Copy every line of the listing below word for word, keeping each line as it appears.
### Record excerpts ###
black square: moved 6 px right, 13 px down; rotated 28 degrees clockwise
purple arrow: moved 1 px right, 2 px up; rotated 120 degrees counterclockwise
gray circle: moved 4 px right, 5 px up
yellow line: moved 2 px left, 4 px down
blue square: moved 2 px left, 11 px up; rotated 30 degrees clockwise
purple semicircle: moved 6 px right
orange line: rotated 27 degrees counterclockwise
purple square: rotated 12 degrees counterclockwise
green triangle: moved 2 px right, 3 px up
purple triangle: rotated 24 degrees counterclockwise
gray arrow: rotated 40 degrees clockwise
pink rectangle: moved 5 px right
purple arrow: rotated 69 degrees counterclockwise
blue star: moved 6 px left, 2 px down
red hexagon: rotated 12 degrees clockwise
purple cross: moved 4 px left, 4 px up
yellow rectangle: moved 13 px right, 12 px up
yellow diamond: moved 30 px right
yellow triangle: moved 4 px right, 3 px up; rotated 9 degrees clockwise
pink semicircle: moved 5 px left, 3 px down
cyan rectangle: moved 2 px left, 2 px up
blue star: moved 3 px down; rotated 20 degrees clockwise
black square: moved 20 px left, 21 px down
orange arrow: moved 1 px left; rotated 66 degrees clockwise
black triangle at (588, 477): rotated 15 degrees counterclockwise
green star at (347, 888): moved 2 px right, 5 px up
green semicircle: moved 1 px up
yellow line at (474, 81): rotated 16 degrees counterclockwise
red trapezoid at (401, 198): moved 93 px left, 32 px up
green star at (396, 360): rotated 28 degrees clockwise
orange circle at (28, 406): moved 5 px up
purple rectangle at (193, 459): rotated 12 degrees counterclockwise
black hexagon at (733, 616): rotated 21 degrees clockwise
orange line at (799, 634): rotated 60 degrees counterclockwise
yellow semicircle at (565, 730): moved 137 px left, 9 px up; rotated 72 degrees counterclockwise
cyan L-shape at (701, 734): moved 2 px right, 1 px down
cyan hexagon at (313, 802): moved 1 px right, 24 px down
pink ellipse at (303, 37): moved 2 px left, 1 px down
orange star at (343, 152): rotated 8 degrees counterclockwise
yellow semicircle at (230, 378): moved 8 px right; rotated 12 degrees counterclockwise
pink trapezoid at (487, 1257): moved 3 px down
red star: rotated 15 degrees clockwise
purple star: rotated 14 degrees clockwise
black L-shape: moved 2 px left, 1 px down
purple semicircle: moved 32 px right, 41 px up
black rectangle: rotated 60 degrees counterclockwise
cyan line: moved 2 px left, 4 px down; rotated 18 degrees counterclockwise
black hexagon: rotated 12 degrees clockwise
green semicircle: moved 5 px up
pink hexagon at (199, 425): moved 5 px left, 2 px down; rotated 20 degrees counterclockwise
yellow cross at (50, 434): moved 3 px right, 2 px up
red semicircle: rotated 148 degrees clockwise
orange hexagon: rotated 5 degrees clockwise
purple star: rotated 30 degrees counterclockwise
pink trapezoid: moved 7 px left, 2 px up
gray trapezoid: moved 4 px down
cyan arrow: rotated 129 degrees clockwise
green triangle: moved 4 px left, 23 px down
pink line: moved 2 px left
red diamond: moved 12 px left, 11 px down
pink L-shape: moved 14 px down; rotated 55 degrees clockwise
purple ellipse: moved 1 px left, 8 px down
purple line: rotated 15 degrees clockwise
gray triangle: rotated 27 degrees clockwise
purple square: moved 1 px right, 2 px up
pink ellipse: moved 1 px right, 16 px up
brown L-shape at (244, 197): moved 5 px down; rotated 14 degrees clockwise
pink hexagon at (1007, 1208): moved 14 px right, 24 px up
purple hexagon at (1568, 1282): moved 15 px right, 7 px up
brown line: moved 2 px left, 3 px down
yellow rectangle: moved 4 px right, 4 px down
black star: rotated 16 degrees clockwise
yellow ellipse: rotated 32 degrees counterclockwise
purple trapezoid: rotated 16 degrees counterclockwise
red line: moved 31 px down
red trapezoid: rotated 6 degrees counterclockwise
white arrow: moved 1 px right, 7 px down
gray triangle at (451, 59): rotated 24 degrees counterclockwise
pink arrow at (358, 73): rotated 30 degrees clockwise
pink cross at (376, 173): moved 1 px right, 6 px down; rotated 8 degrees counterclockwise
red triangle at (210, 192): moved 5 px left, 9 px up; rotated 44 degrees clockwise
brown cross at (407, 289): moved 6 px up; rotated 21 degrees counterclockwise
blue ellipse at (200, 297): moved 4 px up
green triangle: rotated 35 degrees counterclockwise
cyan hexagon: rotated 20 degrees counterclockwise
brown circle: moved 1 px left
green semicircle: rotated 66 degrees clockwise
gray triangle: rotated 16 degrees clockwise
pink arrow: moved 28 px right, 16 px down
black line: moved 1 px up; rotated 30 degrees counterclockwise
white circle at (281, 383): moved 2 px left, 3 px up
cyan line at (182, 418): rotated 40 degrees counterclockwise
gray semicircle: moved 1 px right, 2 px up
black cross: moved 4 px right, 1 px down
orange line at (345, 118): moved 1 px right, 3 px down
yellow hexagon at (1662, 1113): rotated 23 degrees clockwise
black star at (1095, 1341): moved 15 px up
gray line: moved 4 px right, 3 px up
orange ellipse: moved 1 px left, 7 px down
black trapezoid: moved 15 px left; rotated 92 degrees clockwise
###
• [Full solution]:
black square: moved 6 px right, 13 px down; rotated 28 degrees clockwise
purple arrow: moved 1 px right, 2 px up; rotated 120 degrees counterclockwise
gray circle: moved 4 px right, 5 px up
yellow line: moved 2 px left, 4 px down
blue square: moved 2 px left, 11 px up; rotated 30 degrees clockwise
purple semicircle: moved 6 px right
orange line: rotated 27 degrees counterclockwise
purple square: rotated 12 degrees counterclockwise
green triangle: moved 2 px right, 3 px up
purple triangle: rotated 24 degrees counterclockwise
gray arrow: rotated 40 degrees clockwise
pink rectangle: moved 5 px right
purple arrow: rotated 69 degrees counterclockwise
blue star: moved 6 px left, 2 px down
red hexagon: rotated 12 degrees clockwise
purple cross: moved 4 px left, 4 px up
yellow rectangle: moved 13 px right, 12 px up
yellow diamond: moved 30 px right
yellow triangle: moved 4 px right, 3 px up; rotated 9 degrees clockwise
pink semicircle: moved 5 px left, 3 px down
cyan rectangle: moved 2 px left, 2 px up
blue star: moved 3 px down; rotated 20 degrees clockwise
black square: moved 20 px left, 21 px down
orange arrow: moved 1 px left; rotated 66 degrees clockwise
black triangle at (588, 477): rotated 15 degrees counterclockwise
green star at (347, 888): moved 2 px right, 5 px up
green semicircle: moved 1 px up
yellow line at (474, 81): rotated 16 degrees counterclockwise
red trapezoid at (401, 198): moved 93 px left, 32 px up
green star at (396, 360): rotated 28 degrees clockwise
orange circle at (28, 406): moved 5 px up
purple rectangle at (193, 459): rotated 12 degrees counterclockwise
black hexagon at (733, 616): rotated 21 degrees clockwise
orange line at (799, 634): rotated 60 degrees counterclockwise
yellow semicircle at (565, 730): moved 137 px left, 9 px up; rotated 72 degrees counterclockwise
cyan L-shape at (701, 734): moved 2 px right, 1 px down
cyan hexagon at (313, 802): moved 1 px right, 24 px down
pink ellipse at (303, 37): moved 2 px left, 1 px down
orange star at (343, 152): rotated 8 degrees counterclockwise
yellow semicircle at (230, 378): moved 8 px right; rotated 12 degrees counterclockwise
pink trapezoid at (487, 1257): moved 3 px down
red star: rotated 15 degrees clockwise
purple star: rotated 14 degrees clockwise
black L-shape: moved 2 px left, 1 px down
purple semicircle: moved 32 px right, 41 px up
black rectangle: rotated 60 degrees counterclockwise
cyan line: moved 2 px left, 4 px down; rotated 18 degrees counterclockwise
black hexagon: rotated 12 degrees clockwise
green semicircle: moved 5 px up
pink hexagon at (199, 425): moved 5 px left, 2 px down; rotated 20 degrees counterclockwise
yellow cross at (50, 434): moved 3 px right, 2 px up
red semicircle: rotated 148 degrees clockwise
orange hexagon: rotated 5 degrees clockwise
purple star: rotated 30 degrees counterclockwise
pink trapezoid: moved 7 px left, 2 px up
gray trapezoid: moved 4 px down
cyan arrow: rotated 129 degrees clockwise
green triangle: moved 4 px left, 23 px down
pink line: moved 2 px left
red diamond: moved 12 px left, 11 px down
pink L-shape: moved 14 px down; rotated 55 degrees clockwise
purple ellipse: moved 1 px left, 8 px down
purple line: rotated 15 degrees clockwise
gray triangle: rotated 27 degrees clockwise
purple square: moved 1 px right, 2 px up
pink ellipse: moved 1 px right, 16 px up
brown L-shape at (244, 197): moved 5 px down; rotated 14 degrees clockwise
pink hexagon at (1007, 1208): moved 14 px right, 24 px up
purple hexagon at (1568, 1282): moved 15 px right, 7 px up
brown line: moved 2 px left, 3 px down
yellow rectangle: moved 4 px right, 4 px down
black star: rotated 16 degrees clockwise
yellow ellipse: rotated 32 degrees counterclockwise
purple trapezoid: rotated 16 degrees counterclockwise
red line: moved 31 px down
red trapezoid: rotated 6 degrees counterclockwise
white arrow: moved 1 px right, 7 px down
gray triangle at (451, 59): rotated 24 degrees counterclockwise
pink arrow at (358, 73): rotated 30 degrees clockwise
pink cross at (376, 173): moved 1 px right, 6 px down; rotated 8 degrees counterclockwise
red triangle at (210, 192): moved 5 px left, 9 px up; rotated 44 degrees clockwise
brown cross at (407, 289): moved 6 px up; rotated 21 degrees counterclockwise
blue ellipse at (200, 297): moved 4 px up
green triangle: rotated 35 degrees counterclockwise
cyan hexagon: rotated 20 degrees counterclockwise
brown circle: moved 1 px left
green semicircle: rotated 66 degrees clockwise
gray triangle: rotated 16 degrees clockwise
pink arrow: moved 28 px right, 16 px down
black line: moved 1 px up; rotated 30 degrees counterclockwise
white circle at (281, 383): moved 2 px left, 3 px up
cyan line at (182, 418): rotated 40 degrees counterclockwise
gray semicircle: moved 1 px right, 2 px up
black cross: moved 4 px right, 1 px down
orange line at (345, 118): moved 1 px right, 3 px down
yellow hexagon at (1662, 1113): rotated 23 degrees clockwise
black star at (1095, 1341): moved 15 px up
gray line: moved 4 px right, 3 px up
orange ellipse: moved 1 px left, 7 px down
black trapezoid: moved 15 px left; rotated 92 degrees clockwise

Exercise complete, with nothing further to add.